▶ TASK DETAILS
The reply should hold only the lines from the one with "Óscar - Mail: [218,124,476,292]" to the one with "Close module?: [16,266,253,377]", both ends kept, exactly as they appear below, without any pictures.

▶ SUPPLIED DATA
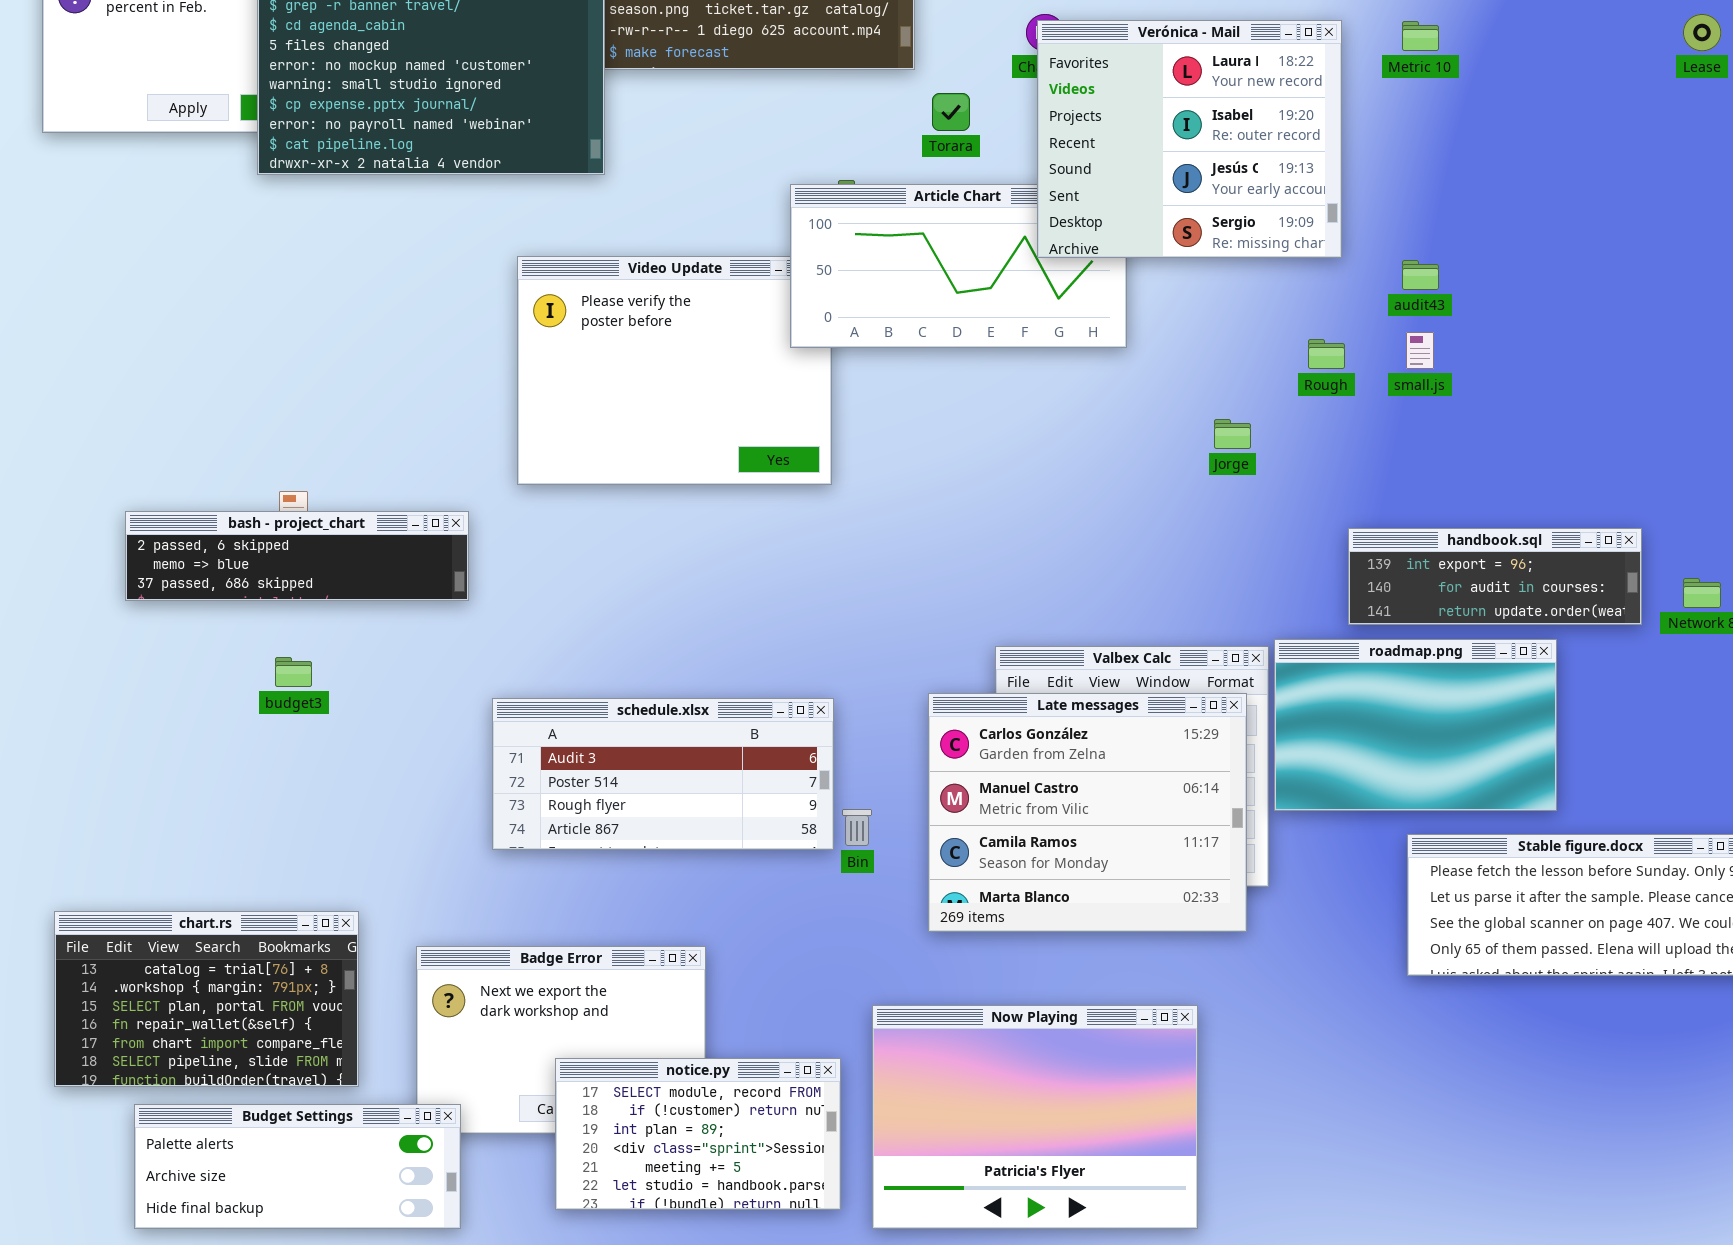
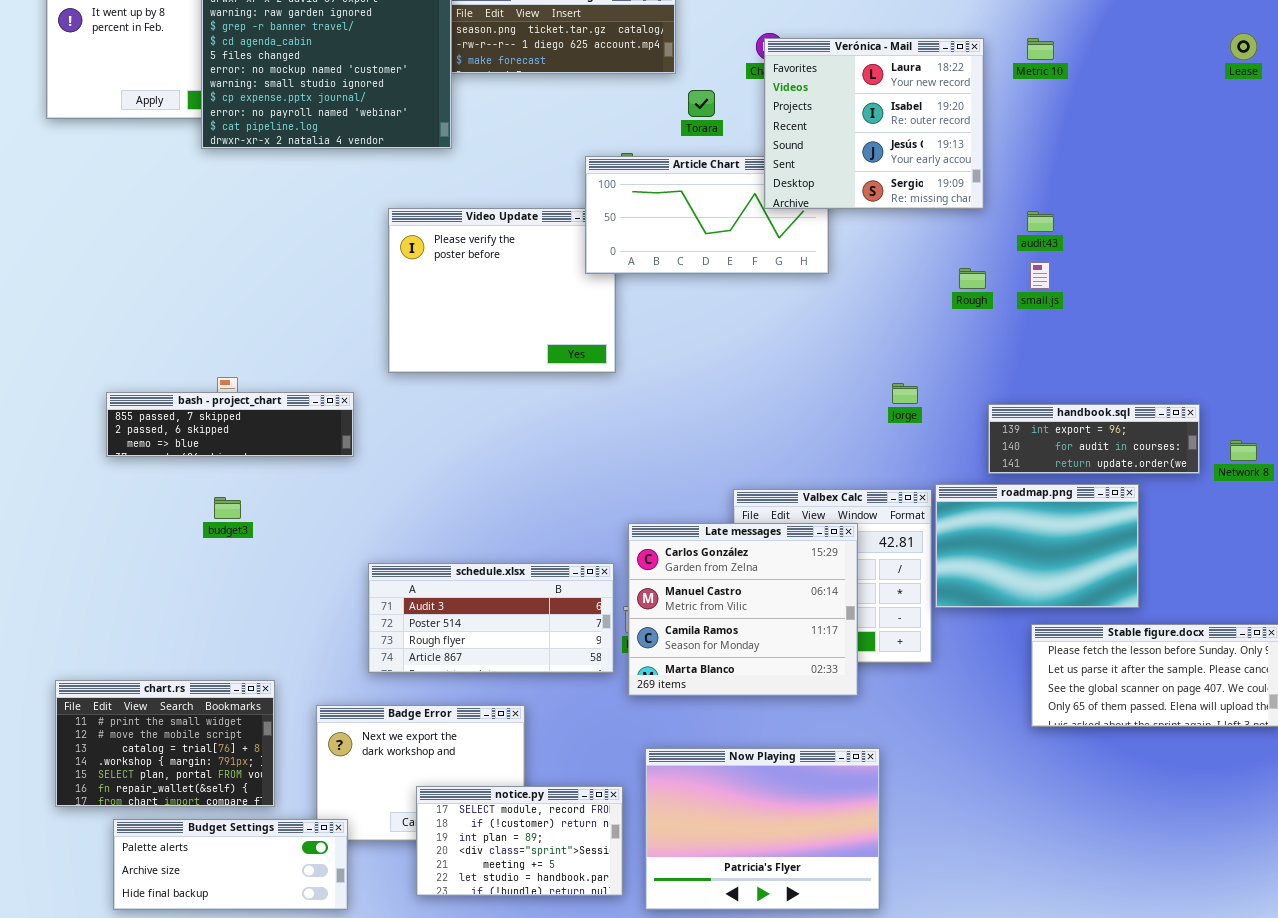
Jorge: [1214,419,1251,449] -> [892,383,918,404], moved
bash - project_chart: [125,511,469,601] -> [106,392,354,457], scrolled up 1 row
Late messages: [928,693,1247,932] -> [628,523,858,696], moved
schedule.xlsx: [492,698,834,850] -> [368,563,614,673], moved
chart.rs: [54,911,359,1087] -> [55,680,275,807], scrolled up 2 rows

--

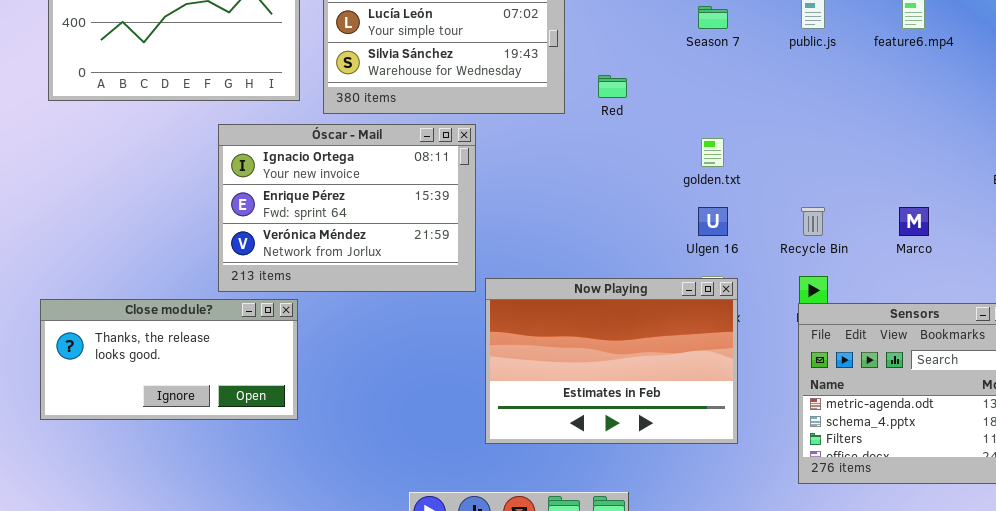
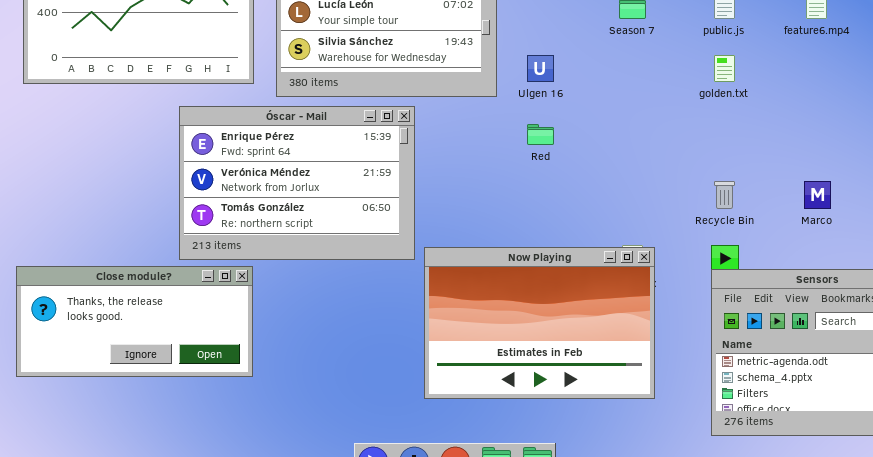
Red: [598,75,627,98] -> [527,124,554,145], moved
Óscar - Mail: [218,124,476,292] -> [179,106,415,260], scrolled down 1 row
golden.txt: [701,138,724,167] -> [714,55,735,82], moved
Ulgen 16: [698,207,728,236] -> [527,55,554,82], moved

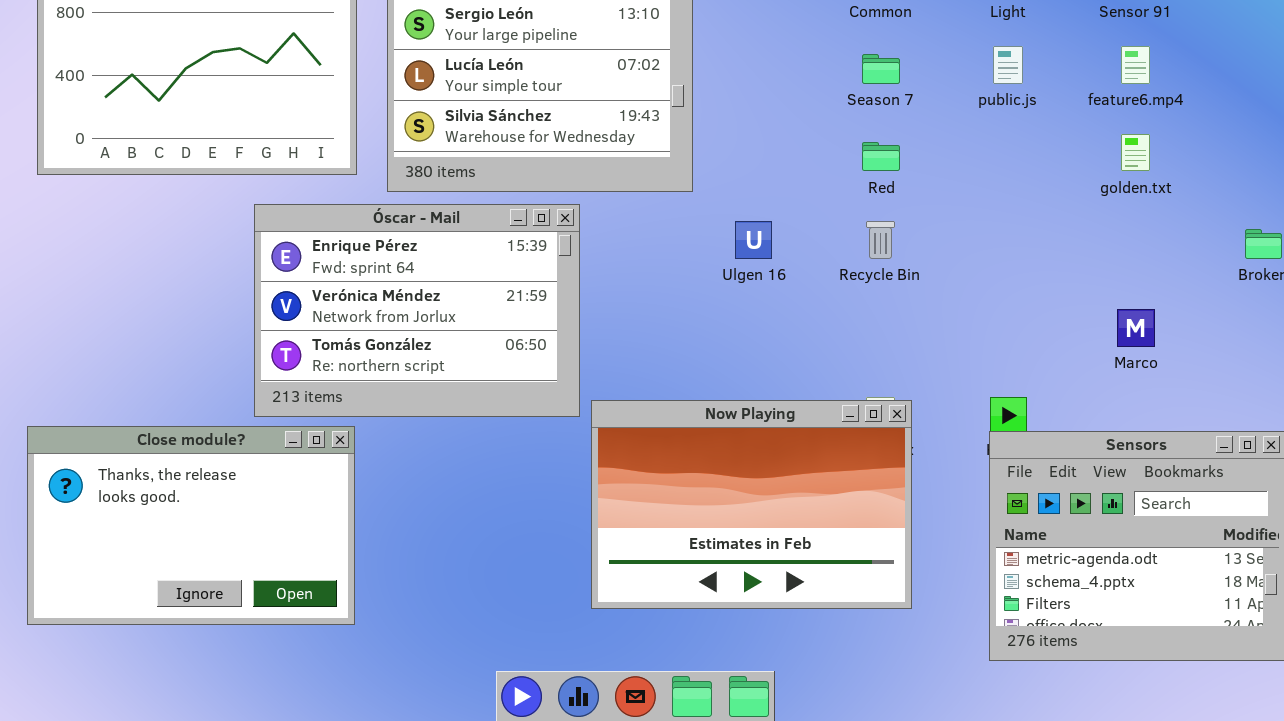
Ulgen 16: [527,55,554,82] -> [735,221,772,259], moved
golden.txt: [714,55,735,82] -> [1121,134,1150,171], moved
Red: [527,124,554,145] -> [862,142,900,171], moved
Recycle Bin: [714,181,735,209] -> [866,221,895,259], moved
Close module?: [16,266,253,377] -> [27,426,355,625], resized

▶ RESULT OF THIS EXERCISE
Óscar - Mail: [218,124,476,292] -> [179,106,415,260], scrolled down 1 row
golden.txt: [701,138,724,167] -> [714,55,735,82], moved
Ulgen 16: [698,207,728,236] -> [527,55,554,82], moved

Ulgen 16: [527,55,554,82] -> [735,221,772,259], moved
golden.txt: [714,55,735,82] -> [1121,134,1150,171], moved
Red: [527,124,554,145] -> [862,142,900,171], moved
Recycle Bin: [714,181,735,209] -> [866,221,895,259], moved
Close module?: [16,266,253,377] -> [27,426,355,625], resized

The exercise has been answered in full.